» **What to do**
Every line with the string "stick" should be copied from the data.

» **Supplied data**
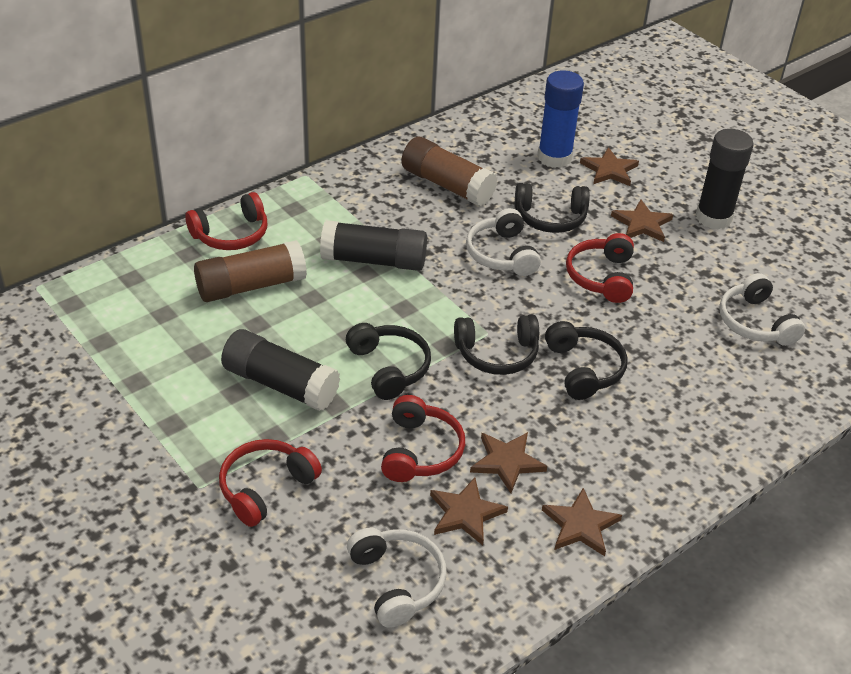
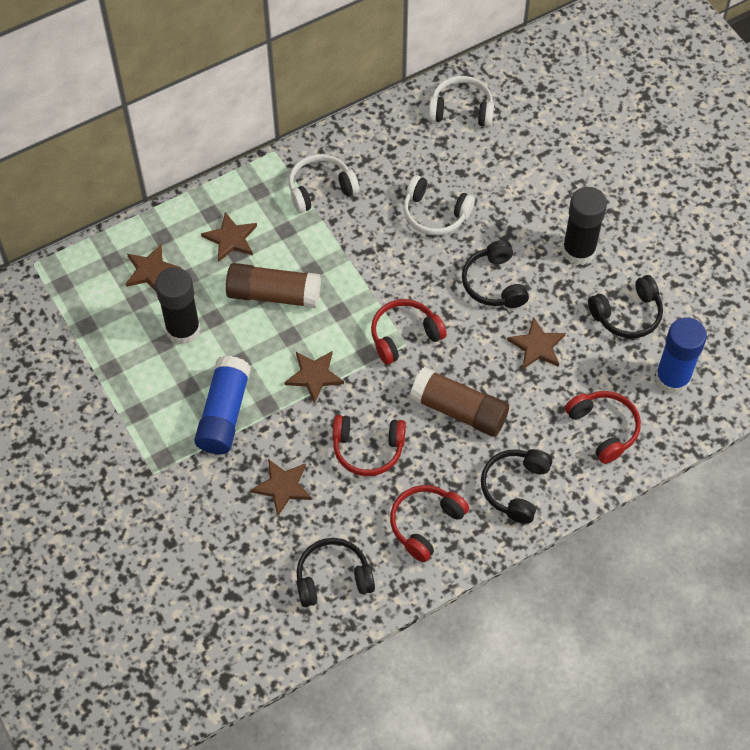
black glue stick: 3 -> 2
blue glue stick: 1 -> 2

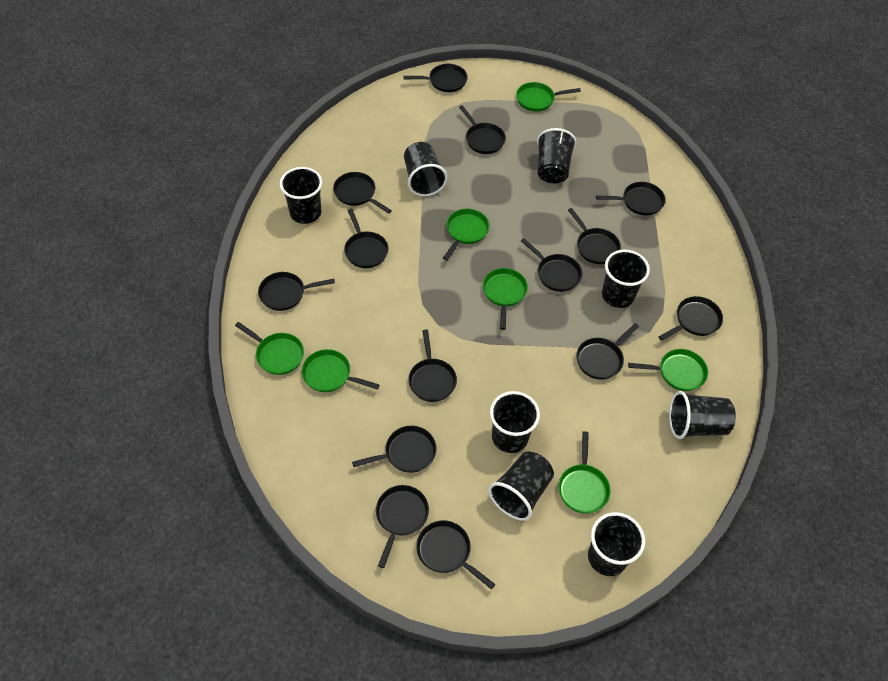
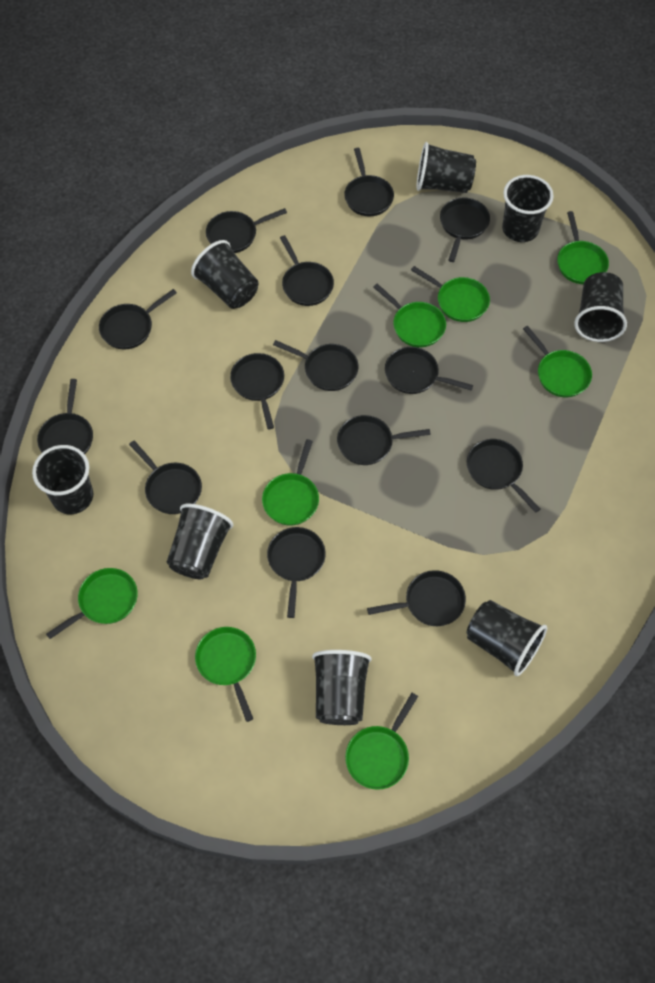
green pan: 7 -> 8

» **Answer to this problem**
black glue stick: 3 -> 2
blue glue stick: 1 -> 2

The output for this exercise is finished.